For this exercise, transcribe every line of the material exactly and skip the pictures.

### Data excerpt
Start of Block

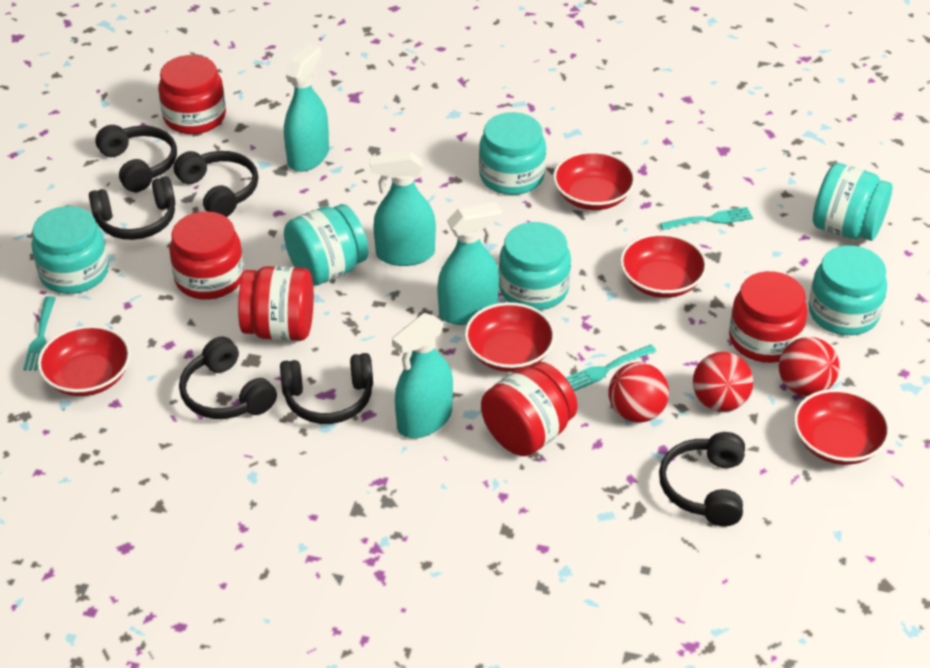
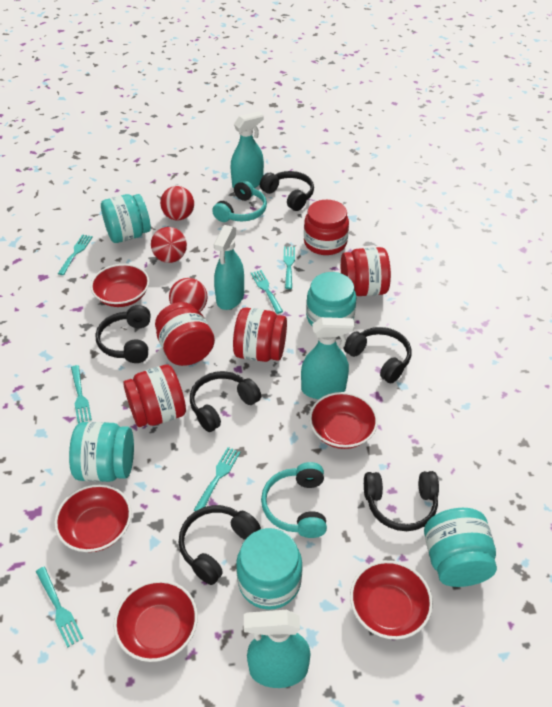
turquoise fork: 3 -> 6
turquoise headphones: 0 -> 2
turquoise jar: 6 -> 5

End of Block

### Answer to the problem
turquoise fork: 3 -> 6
turquoise headphones: 0 -> 2
turquoise jar: 6 -> 5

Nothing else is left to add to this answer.